(Collected data)
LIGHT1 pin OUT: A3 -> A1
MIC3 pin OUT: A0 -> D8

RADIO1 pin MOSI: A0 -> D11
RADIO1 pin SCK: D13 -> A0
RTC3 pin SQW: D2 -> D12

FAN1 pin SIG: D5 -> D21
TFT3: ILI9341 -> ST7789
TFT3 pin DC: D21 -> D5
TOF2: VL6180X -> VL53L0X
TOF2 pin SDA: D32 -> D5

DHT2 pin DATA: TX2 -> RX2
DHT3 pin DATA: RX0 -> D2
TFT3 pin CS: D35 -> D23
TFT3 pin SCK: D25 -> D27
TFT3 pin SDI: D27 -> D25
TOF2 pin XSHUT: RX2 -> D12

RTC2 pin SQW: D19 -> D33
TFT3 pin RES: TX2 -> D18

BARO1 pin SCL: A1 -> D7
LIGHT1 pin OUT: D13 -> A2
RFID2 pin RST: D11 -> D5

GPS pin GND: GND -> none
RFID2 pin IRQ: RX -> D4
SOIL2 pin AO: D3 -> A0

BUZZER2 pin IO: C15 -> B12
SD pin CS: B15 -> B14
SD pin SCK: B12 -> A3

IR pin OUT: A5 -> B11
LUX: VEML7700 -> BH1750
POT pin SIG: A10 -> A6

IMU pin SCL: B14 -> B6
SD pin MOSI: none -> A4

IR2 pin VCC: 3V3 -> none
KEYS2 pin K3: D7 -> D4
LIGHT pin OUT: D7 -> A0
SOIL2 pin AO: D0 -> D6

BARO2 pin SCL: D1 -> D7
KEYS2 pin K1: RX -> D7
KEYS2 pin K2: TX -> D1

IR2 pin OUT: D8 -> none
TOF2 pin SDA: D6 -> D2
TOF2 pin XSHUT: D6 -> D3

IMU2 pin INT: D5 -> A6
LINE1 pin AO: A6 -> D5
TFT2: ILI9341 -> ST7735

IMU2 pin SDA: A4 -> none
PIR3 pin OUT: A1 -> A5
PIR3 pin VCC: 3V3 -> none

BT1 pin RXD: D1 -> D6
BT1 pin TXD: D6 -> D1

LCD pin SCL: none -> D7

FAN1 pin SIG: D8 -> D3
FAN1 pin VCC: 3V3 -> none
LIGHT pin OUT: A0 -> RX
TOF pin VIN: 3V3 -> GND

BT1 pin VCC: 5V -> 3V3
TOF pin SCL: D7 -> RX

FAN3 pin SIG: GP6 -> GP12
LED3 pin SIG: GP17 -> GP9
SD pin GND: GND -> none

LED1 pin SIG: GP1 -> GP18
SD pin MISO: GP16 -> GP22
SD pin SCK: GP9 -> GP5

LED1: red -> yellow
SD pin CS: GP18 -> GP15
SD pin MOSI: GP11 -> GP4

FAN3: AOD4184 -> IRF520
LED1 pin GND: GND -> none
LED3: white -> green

• Work item: Nothing should appear in the output except the lines from the one with "TOF pin SCL: D7 -> RX" through the end of the records above, copied exactly.

• Task result:
TOF pin SCL: D7 -> RX

FAN3 pin SIG: GP6 -> GP12
LED3 pin SIG: GP17 -> GP9
SD pin GND: GND -> none

LED1 pin SIG: GP1 -> GP18
SD pin MISO: GP16 -> GP22
SD pin SCK: GP9 -> GP5

LED1: red -> yellow
SD pin CS: GP18 -> GP15
SD pin MOSI: GP11 -> GP4

FAN3: AOD4184 -> IRF520
LED1 pin GND: GND -> none
LED3: white -> green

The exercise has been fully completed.